__GOAL OF THE EXERCISE__:
Retrieve every line from the records in which the word "point" occurs.

——————————

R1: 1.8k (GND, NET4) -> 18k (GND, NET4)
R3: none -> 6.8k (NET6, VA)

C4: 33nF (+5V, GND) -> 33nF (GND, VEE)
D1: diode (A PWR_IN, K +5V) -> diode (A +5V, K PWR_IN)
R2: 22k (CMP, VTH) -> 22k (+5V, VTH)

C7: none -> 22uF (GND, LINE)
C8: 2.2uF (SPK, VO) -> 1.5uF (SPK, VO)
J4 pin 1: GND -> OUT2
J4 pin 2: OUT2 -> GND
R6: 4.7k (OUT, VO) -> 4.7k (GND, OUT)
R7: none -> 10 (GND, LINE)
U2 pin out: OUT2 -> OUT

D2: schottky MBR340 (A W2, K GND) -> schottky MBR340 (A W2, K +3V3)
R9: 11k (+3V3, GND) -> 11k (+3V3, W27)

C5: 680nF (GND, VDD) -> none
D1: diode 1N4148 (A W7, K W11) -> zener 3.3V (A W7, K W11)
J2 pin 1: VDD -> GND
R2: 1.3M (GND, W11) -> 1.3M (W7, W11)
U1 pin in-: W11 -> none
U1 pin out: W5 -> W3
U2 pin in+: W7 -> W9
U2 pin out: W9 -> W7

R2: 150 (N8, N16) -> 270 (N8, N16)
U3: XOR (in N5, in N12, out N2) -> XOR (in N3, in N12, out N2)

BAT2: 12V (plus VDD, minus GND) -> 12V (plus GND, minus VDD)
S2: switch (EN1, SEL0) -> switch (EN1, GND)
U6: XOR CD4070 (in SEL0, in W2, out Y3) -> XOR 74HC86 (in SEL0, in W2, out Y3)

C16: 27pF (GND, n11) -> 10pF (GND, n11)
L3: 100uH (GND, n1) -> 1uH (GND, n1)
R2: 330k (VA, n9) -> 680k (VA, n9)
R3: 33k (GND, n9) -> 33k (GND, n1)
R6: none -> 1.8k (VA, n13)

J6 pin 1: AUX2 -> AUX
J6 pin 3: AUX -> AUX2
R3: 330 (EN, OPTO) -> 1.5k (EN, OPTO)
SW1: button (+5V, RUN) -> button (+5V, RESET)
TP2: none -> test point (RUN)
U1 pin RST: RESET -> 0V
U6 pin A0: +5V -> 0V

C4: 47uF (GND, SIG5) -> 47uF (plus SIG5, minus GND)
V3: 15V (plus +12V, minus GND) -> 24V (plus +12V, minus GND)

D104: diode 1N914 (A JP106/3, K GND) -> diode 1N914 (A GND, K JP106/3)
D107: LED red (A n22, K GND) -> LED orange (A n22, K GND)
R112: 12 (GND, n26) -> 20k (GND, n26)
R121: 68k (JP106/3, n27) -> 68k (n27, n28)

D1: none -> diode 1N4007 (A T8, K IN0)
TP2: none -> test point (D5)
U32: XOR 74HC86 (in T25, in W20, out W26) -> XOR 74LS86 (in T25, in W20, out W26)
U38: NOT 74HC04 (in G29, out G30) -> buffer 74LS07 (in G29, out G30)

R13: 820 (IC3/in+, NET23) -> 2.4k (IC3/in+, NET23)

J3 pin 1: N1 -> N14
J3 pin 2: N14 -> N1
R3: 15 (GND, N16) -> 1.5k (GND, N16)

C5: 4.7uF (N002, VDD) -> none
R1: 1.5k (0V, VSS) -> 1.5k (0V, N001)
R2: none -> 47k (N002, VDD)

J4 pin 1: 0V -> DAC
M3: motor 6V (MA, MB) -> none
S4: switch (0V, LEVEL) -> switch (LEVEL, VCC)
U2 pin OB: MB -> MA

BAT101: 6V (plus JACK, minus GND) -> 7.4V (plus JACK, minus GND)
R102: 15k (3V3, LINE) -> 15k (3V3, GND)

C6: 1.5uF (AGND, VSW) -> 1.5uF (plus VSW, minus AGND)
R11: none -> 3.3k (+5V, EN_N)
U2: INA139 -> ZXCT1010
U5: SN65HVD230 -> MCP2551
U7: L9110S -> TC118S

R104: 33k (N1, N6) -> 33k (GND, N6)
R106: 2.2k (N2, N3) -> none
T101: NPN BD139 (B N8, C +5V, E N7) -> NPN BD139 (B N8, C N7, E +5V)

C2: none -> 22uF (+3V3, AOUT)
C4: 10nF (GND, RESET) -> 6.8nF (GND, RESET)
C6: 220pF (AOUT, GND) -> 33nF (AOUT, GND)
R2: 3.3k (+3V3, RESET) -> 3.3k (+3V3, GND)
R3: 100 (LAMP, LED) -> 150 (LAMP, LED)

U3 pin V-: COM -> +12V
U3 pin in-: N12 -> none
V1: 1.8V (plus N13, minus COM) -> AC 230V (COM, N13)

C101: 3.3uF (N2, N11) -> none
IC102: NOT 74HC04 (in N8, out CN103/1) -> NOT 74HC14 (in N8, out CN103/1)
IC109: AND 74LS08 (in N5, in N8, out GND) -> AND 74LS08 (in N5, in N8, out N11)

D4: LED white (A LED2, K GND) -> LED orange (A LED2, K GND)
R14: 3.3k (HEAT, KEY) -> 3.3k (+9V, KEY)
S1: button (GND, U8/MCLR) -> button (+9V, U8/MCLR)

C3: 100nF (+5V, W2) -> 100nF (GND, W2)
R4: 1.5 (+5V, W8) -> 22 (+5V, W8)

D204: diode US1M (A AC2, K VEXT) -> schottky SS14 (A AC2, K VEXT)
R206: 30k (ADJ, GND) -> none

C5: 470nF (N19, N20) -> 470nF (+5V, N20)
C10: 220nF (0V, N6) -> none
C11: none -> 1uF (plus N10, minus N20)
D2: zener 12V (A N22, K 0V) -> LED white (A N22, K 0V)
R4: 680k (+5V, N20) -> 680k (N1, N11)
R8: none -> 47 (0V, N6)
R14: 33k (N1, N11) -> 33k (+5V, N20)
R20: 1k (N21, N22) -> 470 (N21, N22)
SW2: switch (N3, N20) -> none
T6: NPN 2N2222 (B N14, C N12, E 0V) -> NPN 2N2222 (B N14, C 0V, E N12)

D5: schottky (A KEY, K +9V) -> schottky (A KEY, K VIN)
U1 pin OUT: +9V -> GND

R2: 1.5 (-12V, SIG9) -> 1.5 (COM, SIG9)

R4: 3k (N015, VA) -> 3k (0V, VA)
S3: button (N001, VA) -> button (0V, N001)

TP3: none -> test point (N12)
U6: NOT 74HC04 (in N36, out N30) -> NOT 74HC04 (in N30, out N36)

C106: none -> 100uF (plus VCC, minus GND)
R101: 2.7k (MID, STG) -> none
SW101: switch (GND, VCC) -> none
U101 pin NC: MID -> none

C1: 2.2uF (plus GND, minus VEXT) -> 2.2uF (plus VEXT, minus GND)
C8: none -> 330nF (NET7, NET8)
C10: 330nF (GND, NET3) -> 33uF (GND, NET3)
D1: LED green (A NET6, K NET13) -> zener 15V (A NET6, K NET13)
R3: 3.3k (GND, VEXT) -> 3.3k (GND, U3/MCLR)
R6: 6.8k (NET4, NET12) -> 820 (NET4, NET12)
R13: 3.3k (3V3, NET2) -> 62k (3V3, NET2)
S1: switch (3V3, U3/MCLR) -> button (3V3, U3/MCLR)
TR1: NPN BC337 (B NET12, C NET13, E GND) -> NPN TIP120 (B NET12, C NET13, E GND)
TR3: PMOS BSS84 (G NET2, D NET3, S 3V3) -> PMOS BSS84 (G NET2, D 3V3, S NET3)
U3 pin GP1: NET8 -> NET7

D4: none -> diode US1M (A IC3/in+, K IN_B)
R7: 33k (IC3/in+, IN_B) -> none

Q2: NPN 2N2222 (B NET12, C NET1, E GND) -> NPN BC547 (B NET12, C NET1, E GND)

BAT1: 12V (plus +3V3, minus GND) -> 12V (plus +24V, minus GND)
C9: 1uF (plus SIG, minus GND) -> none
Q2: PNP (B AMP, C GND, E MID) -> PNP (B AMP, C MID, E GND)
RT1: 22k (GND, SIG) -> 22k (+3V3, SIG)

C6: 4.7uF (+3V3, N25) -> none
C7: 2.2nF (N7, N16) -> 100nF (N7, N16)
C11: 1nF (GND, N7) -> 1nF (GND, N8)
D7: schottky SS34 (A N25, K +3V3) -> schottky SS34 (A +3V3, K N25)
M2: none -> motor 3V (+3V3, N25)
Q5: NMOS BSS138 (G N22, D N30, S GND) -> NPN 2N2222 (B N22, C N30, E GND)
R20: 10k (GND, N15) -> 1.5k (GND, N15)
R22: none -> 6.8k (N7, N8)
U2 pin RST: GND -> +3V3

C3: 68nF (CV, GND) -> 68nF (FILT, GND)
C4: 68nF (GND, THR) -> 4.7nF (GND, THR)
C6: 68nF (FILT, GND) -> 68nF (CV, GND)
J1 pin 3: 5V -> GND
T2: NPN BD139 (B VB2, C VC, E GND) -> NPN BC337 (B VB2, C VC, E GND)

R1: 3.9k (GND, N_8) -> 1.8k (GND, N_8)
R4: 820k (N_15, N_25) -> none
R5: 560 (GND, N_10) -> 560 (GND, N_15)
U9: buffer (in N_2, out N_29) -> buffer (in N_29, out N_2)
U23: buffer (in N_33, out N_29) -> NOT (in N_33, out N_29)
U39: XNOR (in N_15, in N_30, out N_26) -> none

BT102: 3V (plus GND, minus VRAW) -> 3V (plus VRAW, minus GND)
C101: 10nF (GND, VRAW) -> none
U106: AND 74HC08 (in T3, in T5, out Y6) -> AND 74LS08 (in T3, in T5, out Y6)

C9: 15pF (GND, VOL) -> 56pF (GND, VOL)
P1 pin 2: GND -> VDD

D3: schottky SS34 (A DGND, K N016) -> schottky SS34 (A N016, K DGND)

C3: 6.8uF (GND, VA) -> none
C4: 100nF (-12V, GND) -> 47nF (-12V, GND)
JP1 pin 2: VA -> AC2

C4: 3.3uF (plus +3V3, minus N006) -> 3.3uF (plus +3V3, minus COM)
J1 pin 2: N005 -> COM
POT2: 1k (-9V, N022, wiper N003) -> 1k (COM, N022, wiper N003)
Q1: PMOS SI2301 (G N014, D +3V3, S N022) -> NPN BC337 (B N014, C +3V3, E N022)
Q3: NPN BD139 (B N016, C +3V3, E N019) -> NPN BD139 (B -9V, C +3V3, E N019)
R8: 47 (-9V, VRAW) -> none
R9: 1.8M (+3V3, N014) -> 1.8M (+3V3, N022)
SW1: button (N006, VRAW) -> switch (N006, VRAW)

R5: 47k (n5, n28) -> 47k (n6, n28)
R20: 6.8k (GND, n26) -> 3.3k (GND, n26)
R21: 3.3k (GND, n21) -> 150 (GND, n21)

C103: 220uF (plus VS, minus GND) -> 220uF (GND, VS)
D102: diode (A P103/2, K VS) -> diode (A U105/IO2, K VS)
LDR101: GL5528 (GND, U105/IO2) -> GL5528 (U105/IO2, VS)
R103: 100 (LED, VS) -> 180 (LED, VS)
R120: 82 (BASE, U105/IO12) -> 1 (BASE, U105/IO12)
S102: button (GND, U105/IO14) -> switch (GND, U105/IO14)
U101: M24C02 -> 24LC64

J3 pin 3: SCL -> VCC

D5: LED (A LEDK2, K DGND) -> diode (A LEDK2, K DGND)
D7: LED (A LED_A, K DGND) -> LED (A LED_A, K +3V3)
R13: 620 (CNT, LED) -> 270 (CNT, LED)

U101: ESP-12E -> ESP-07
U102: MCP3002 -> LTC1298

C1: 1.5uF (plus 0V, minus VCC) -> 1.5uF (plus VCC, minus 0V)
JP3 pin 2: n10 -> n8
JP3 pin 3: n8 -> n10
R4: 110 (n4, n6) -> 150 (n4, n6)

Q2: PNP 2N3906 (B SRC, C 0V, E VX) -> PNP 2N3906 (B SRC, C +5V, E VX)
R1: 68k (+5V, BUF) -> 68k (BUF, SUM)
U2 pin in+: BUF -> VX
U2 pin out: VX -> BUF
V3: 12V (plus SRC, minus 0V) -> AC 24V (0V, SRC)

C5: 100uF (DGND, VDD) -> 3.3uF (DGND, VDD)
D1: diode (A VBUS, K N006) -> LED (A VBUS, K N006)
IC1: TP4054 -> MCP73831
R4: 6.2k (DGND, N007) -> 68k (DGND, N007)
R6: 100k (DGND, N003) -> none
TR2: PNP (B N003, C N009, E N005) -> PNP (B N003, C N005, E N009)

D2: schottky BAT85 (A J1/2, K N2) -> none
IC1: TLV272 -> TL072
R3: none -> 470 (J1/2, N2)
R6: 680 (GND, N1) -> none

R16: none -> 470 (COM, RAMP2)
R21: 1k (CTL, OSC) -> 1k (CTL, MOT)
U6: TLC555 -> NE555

——————————

__REPLY TO THE TASK__:
TP2: none -> test point (RUN)
TP2: none -> test point (D5)
TP3: none -> test point (N12)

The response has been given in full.